Data excerpts:
************
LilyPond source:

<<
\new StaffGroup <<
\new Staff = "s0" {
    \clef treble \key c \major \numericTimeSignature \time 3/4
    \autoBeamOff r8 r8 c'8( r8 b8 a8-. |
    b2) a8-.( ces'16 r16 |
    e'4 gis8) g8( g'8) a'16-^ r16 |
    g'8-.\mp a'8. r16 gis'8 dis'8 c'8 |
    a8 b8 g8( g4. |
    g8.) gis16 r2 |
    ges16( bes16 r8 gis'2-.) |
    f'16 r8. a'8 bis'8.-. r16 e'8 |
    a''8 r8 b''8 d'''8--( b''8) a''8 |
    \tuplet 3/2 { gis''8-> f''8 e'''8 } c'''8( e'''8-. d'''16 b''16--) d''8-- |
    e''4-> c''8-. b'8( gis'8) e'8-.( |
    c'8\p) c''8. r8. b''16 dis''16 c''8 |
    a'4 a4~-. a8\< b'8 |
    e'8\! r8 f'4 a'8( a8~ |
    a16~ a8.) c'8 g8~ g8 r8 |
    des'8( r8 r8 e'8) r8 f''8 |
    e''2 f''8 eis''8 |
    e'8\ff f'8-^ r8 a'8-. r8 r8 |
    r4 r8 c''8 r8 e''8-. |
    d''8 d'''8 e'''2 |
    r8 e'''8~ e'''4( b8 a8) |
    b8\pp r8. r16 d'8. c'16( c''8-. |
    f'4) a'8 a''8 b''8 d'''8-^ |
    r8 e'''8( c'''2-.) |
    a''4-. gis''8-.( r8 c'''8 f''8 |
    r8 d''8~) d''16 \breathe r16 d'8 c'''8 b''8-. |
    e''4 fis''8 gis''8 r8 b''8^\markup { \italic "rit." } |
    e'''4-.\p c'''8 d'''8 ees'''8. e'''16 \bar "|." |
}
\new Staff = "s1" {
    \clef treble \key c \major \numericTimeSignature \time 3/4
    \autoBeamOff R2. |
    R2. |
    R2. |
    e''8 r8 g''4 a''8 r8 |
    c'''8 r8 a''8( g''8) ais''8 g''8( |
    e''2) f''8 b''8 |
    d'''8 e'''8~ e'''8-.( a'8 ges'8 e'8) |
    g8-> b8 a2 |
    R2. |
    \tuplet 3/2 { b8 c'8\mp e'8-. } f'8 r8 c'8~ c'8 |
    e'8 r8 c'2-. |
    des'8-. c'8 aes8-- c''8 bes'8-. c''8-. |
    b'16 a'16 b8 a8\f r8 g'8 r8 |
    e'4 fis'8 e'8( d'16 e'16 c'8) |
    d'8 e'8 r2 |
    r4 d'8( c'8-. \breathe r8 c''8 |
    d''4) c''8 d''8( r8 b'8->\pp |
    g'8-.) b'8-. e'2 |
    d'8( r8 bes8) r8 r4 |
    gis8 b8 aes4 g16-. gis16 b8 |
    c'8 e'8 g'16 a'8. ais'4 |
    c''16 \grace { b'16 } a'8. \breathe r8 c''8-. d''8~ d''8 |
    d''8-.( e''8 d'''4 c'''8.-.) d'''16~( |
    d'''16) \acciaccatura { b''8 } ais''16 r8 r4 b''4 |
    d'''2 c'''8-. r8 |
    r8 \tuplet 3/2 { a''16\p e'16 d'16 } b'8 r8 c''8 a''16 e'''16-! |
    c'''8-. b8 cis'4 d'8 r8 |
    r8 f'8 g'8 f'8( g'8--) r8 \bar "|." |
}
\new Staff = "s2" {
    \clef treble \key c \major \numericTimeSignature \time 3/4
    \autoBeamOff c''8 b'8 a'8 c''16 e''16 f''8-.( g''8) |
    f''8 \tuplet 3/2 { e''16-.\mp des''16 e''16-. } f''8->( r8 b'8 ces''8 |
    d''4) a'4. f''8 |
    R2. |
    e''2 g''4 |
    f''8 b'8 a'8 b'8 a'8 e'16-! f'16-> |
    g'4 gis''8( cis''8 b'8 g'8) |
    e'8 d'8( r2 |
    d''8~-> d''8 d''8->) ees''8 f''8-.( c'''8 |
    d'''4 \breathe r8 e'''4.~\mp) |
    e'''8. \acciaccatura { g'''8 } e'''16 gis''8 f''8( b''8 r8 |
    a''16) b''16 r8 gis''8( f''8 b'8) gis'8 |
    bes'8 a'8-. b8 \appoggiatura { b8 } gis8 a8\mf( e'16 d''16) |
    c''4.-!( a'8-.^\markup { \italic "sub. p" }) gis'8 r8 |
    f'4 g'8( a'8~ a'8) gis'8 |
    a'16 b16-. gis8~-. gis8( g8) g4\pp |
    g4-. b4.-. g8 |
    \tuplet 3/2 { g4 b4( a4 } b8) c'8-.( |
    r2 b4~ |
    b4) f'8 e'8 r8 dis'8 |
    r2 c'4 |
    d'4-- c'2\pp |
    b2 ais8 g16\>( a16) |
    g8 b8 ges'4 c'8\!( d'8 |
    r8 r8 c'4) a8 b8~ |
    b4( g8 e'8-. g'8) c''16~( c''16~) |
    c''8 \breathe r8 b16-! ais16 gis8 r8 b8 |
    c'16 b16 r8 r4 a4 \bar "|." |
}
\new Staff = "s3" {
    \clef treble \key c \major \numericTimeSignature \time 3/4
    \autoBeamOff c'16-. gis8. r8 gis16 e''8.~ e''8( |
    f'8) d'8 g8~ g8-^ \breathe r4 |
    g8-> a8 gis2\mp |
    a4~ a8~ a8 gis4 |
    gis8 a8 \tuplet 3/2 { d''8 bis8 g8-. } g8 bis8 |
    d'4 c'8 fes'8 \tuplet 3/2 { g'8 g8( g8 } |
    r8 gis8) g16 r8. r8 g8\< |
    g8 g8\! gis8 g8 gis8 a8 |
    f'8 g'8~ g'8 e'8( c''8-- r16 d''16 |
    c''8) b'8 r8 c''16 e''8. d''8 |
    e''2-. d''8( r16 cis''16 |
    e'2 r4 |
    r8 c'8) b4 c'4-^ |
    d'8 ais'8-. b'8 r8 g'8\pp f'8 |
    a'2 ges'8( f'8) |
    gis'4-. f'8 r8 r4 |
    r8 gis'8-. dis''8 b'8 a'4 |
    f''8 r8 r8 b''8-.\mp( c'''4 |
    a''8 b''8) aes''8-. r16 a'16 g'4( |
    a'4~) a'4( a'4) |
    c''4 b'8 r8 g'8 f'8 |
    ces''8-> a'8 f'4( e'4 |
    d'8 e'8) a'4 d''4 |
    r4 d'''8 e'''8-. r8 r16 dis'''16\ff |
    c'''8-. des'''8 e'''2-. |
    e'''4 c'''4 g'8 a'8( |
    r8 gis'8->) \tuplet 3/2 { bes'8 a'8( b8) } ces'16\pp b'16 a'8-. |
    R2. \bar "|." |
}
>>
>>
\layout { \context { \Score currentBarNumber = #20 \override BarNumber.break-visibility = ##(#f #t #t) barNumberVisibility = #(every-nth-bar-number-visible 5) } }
************
To do:
List each line in the entries above that contains the string "breathe".

Reply to the task:
    r8 d''8~) d''16 \breathe r16 d'8 c'''8 b''8-. |
    r4 d'8( c'8-. \breathe r8 c''8 |
    c''16 \grace { b'16 } a'8. \breathe r8 c''8-. d''8~ d''8 |
    d'''4 \breathe r8 e'''4.~\mp) |
    c''8 \breathe r8 b16-! ais16 gis8 r8 b8 |
    f'8) d'8 g8~ g8-^ \breathe r4 |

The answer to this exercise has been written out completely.